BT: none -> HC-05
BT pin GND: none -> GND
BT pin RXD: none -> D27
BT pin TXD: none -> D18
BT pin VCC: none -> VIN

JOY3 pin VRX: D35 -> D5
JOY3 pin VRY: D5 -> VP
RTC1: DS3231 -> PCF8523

---

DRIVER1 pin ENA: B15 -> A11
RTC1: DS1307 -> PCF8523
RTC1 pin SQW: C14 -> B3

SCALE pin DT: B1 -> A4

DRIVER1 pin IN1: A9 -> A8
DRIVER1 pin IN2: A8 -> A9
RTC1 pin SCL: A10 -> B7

* * *

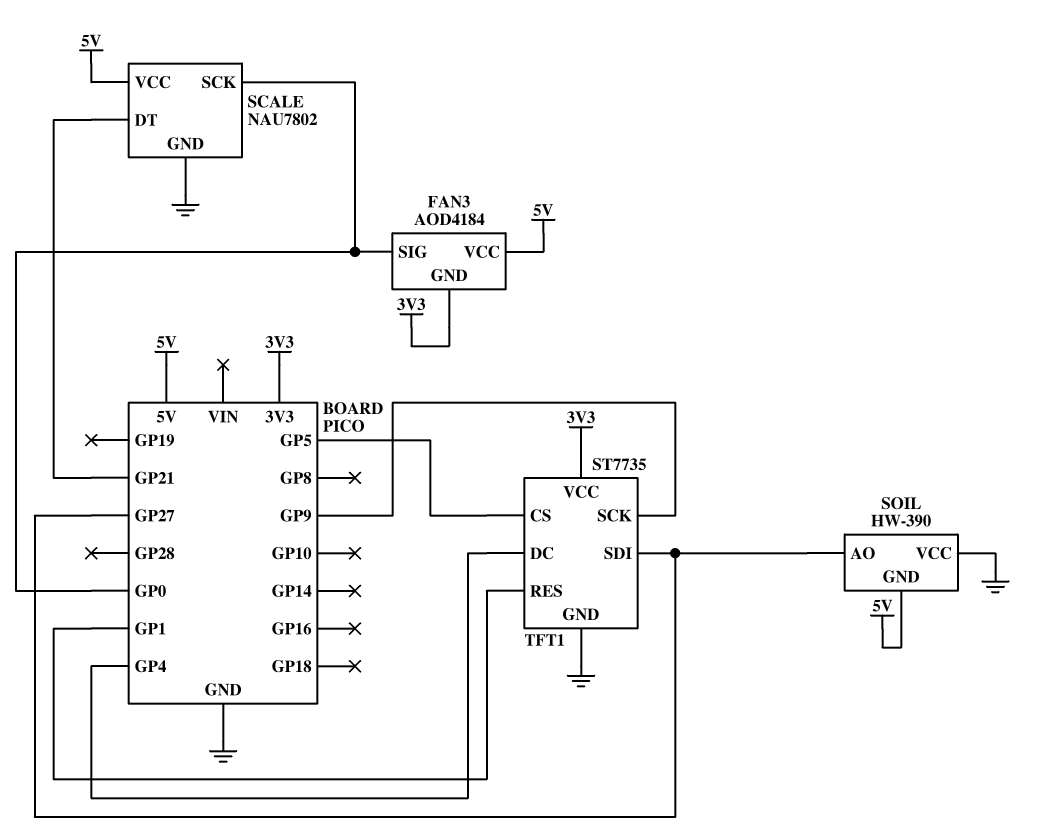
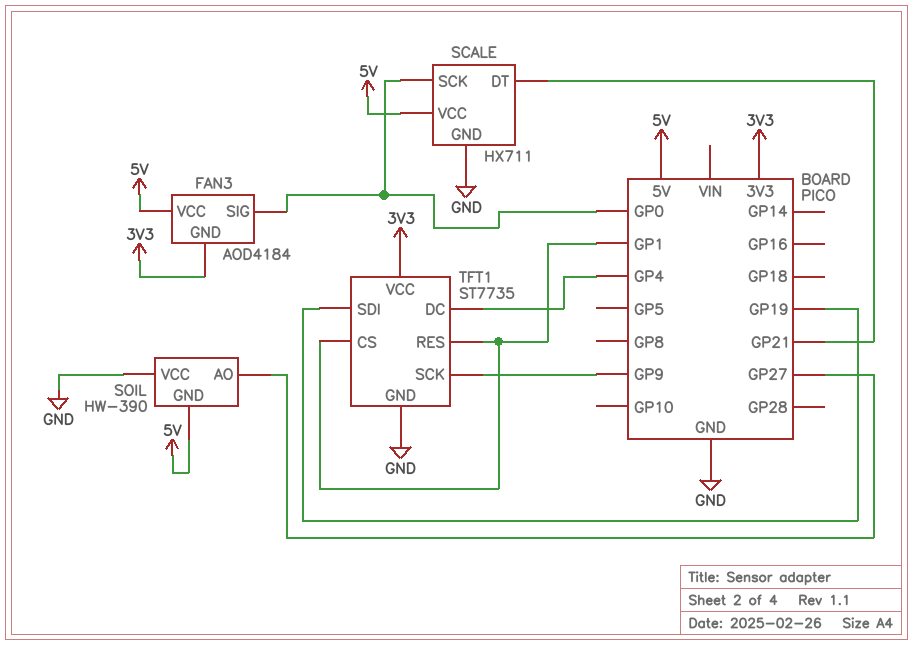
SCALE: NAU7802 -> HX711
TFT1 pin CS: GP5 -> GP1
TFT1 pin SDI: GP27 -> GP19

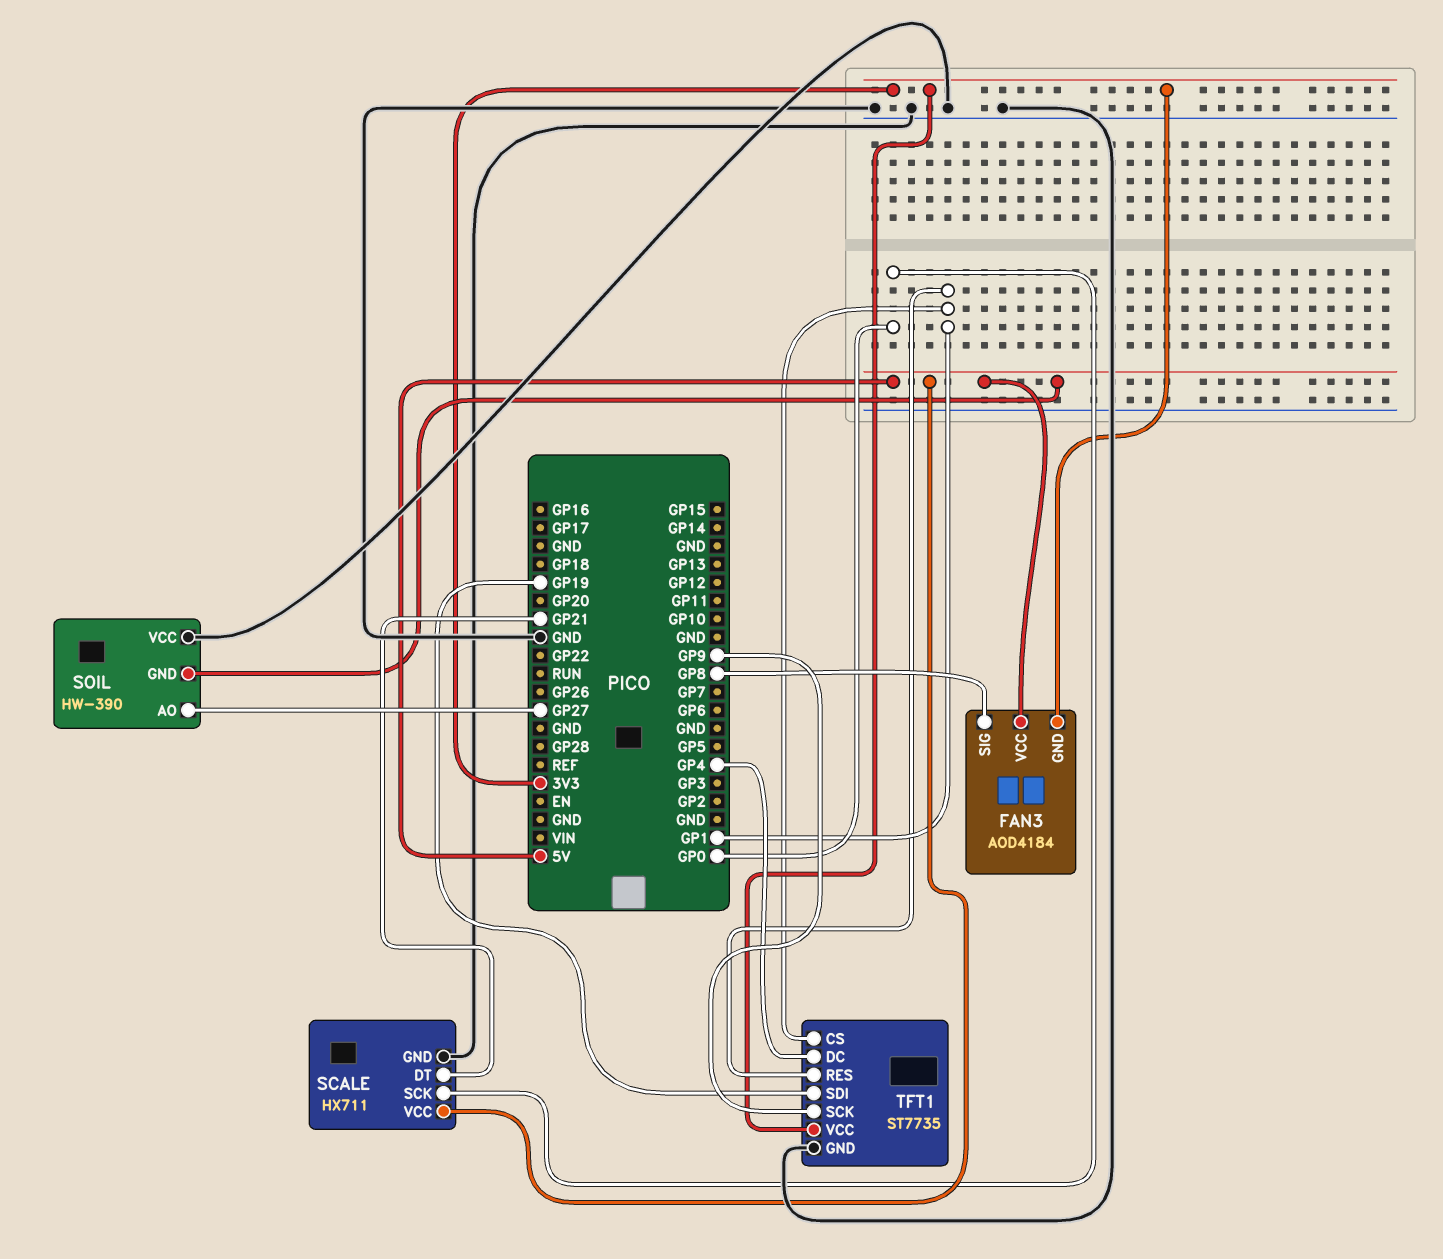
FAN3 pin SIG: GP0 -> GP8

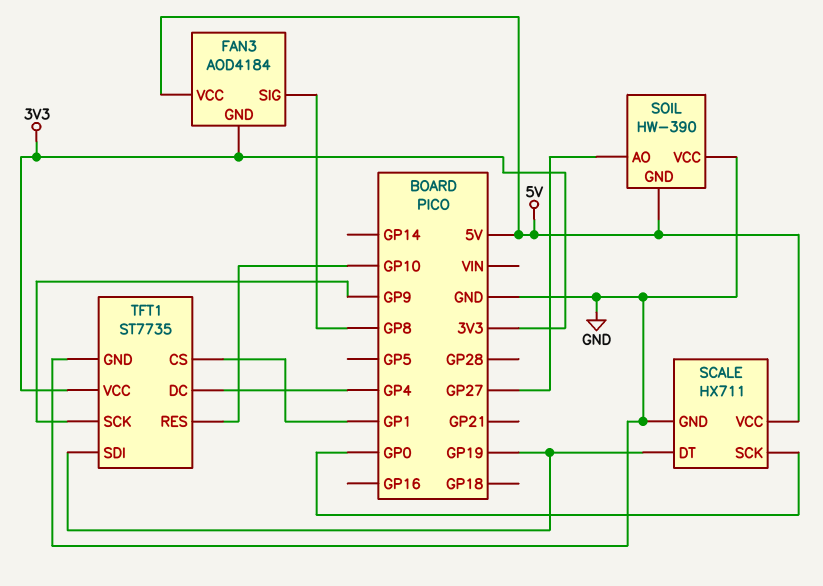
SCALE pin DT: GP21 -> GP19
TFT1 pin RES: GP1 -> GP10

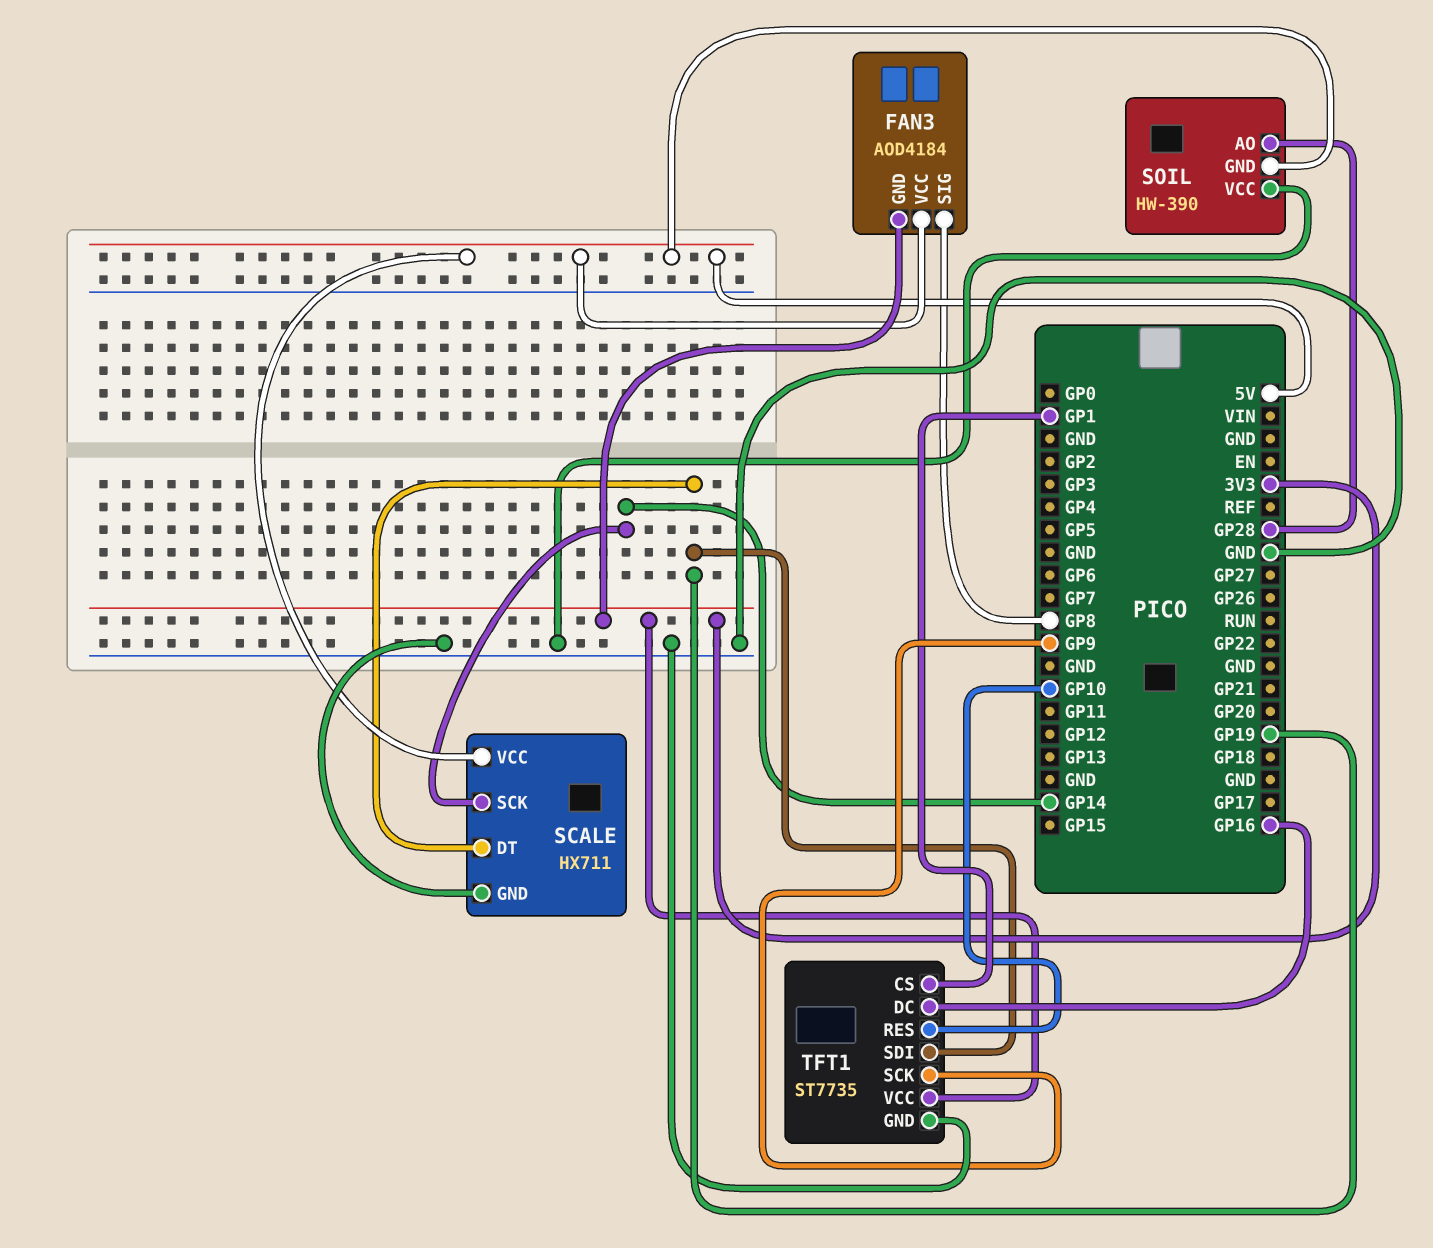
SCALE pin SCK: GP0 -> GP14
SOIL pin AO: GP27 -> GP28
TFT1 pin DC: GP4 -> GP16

[WHAT TO DO] Copy only this part of the entries above: the line with "BT pin VCC: none -> VIN", the line with "RTC1: DS3231 -> PCF8523", and the lines between, all exactly as written.

[SOLUTION TO THE PROBLEM]
BT pin VCC: none -> VIN

JOY3 pin VRX: D35 -> D5
JOY3 pin VRY: D5 -> VP
RTC1: DS3231 -> PCF8523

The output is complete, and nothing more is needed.